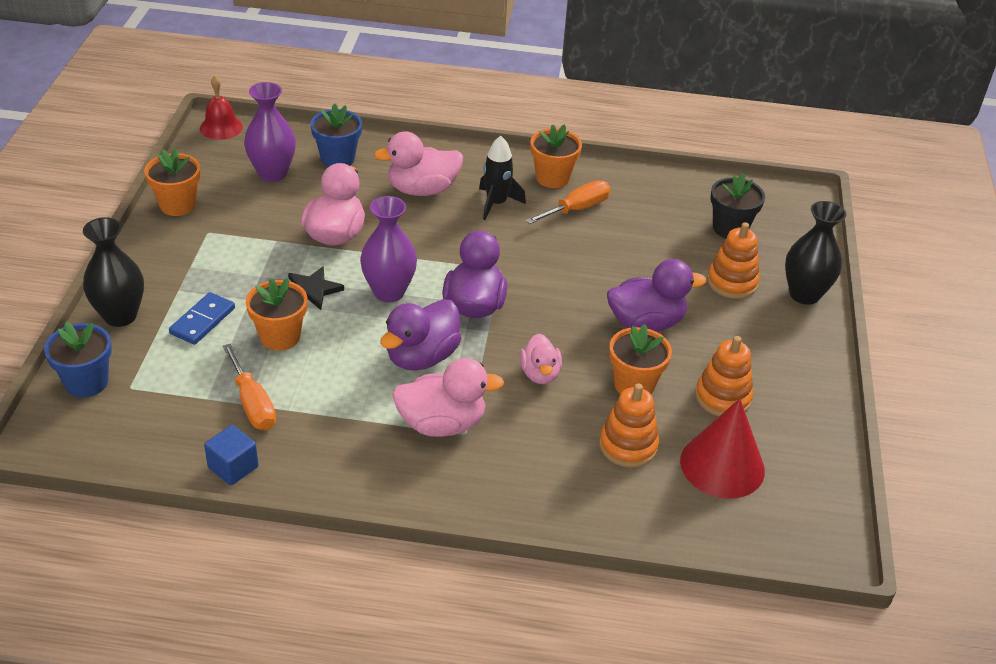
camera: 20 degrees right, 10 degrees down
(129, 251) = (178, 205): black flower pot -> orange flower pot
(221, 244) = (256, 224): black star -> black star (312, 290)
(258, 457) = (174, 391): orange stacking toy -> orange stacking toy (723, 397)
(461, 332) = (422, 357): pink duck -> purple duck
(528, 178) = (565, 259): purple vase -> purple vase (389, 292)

*Work item:*
Report back each line in the material above that contains the string "black".

*Response for this exercise:*
(129, 251) = (178, 205): black flower pot -> orange flower pot
(221, 244) = (256, 224): black star -> black star (312, 290)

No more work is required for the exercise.